──────── Supplied entries ────────

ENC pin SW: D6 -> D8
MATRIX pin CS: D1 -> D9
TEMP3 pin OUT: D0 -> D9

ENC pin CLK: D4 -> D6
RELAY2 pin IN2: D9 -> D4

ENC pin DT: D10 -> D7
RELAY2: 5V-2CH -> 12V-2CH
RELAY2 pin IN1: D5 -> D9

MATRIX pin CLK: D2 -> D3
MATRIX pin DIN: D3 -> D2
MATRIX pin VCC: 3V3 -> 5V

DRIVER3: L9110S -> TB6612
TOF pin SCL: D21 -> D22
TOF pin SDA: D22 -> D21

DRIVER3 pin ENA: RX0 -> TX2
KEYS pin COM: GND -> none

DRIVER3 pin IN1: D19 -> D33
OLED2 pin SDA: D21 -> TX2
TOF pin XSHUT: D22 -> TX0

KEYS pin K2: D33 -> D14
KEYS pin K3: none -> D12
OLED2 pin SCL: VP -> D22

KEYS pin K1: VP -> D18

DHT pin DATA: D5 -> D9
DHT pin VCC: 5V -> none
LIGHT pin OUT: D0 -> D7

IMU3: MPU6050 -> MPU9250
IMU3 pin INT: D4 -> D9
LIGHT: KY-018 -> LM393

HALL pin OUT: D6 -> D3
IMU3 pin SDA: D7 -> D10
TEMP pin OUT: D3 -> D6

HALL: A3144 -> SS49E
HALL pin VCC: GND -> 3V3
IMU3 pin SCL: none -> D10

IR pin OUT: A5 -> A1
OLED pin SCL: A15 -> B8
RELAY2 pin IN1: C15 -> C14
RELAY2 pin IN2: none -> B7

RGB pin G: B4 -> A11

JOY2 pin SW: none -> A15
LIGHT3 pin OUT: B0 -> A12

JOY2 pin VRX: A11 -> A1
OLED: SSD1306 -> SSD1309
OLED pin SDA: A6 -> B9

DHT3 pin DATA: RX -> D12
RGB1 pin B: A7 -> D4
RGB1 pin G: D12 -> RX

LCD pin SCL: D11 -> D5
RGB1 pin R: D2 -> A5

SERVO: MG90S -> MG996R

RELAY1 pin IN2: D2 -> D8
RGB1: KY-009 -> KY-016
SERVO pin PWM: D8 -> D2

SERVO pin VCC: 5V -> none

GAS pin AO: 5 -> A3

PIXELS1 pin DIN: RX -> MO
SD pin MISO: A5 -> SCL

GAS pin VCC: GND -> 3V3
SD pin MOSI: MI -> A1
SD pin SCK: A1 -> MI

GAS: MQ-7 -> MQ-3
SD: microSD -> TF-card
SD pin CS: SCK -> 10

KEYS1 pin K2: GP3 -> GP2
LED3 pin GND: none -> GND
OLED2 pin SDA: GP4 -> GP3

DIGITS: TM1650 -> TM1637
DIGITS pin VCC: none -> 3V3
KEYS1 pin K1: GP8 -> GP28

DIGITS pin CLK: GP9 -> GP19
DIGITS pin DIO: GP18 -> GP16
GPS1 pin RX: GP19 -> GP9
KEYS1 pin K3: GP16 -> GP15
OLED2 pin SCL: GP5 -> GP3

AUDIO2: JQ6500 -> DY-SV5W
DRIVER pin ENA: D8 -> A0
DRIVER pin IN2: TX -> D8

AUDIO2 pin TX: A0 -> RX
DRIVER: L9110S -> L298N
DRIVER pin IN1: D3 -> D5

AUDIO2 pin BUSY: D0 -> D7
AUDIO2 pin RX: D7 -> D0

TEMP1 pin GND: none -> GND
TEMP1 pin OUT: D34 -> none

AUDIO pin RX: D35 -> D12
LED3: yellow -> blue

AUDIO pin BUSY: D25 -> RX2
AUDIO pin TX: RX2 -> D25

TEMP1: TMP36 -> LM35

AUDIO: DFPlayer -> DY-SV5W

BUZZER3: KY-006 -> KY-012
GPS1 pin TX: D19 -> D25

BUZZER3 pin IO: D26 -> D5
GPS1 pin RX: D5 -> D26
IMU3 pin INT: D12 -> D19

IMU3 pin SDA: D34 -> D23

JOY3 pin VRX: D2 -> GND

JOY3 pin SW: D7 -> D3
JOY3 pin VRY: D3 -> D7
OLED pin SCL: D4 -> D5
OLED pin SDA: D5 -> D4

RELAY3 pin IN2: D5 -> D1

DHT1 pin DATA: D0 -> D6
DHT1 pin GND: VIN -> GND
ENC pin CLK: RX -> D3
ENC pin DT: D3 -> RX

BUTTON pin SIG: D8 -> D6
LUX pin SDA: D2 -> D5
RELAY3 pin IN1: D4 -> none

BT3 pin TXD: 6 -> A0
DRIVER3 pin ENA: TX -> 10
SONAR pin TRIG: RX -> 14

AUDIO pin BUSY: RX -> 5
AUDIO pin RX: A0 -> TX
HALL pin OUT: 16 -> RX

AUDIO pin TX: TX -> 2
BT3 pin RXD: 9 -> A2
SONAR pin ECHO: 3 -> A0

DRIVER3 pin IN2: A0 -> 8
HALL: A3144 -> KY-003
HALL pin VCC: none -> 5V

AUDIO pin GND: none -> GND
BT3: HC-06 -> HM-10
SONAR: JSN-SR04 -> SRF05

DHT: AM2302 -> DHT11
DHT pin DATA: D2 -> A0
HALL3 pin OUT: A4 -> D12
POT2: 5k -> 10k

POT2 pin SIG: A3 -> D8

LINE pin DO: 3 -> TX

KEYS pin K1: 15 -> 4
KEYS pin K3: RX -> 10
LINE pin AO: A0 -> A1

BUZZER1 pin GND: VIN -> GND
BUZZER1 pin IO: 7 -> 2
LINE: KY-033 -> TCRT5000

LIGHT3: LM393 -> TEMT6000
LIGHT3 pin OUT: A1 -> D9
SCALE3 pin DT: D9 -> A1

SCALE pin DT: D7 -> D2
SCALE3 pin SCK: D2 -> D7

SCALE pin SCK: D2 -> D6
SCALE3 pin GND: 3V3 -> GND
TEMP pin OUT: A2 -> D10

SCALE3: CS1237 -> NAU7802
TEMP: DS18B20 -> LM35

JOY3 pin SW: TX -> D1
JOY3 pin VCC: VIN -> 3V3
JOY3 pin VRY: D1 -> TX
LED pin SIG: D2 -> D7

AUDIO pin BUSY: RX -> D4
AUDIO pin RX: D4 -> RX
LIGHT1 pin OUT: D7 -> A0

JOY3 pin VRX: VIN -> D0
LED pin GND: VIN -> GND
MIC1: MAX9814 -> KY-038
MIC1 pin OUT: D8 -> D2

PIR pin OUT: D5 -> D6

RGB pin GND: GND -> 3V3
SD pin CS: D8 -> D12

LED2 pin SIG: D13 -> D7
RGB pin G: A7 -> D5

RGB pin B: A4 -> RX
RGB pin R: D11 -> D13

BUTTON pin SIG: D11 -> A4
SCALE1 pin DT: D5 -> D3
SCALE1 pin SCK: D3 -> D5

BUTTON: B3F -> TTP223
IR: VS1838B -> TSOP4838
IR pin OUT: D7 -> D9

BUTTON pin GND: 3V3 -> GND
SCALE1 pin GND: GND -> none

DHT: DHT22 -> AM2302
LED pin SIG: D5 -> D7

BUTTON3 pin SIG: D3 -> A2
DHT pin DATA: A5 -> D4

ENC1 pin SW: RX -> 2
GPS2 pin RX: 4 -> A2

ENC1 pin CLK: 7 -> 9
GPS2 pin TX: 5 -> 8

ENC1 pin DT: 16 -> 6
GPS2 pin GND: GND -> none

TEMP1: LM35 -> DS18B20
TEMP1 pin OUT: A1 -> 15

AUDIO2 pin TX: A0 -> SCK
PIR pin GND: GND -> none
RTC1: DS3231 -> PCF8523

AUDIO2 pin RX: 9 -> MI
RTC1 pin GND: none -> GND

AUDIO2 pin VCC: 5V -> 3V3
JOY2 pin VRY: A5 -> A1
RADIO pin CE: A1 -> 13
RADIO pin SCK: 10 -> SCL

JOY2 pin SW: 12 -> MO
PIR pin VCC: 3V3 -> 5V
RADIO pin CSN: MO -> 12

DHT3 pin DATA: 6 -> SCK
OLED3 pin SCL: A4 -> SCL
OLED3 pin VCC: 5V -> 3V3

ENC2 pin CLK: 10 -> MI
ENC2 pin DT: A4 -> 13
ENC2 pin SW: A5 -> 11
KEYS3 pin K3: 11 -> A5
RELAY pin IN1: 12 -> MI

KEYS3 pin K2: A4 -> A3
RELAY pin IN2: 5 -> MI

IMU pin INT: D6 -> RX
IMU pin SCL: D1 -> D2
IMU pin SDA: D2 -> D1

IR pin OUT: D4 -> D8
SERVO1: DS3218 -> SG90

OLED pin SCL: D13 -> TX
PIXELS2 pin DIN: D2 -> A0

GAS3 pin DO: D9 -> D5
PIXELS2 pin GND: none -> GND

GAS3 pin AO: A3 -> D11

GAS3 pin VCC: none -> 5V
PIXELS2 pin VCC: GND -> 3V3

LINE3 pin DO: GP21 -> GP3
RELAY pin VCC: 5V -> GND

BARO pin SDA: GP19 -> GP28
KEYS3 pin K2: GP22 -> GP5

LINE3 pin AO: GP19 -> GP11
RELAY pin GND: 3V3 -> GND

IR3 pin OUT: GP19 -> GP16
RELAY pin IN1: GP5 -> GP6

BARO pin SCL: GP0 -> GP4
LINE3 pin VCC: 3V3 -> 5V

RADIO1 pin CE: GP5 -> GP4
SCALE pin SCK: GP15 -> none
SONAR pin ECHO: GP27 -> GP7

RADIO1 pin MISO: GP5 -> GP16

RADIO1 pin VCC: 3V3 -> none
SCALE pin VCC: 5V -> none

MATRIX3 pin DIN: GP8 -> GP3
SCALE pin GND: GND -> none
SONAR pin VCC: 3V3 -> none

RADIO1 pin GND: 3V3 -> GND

────────

• [What the task requires]
The entries above hold a line with "KEYS pin K2: D33 -> D14" and a later line with "OLED pin SCL: A15 -> B8". Write out exactly those lines and all lines between, nothing more.

• [Response]
KEYS pin K2: D33 -> D14
KEYS pin K3: none -> D12
OLED2 pin SCL: VP -> D22

KEYS pin K1: VP -> D18

DHT pin DATA: D5 -> D9
DHT pin VCC: 5V -> none
LIGHT pin OUT: D0 -> D7

IMU3: MPU6050 -> MPU9250
IMU3 pin INT: D4 -> D9
LIGHT: KY-018 -> LM393

HALL pin OUT: D6 -> D3
IMU3 pin SDA: D7 -> D10
TEMP pin OUT: D3 -> D6

HALL: A3144 -> SS49E
HALL pin VCC: GND -> 3V3
IMU3 pin SCL: none -> D10

IR pin OUT: A5 -> A1
OLED pin SCL: A15 -> B8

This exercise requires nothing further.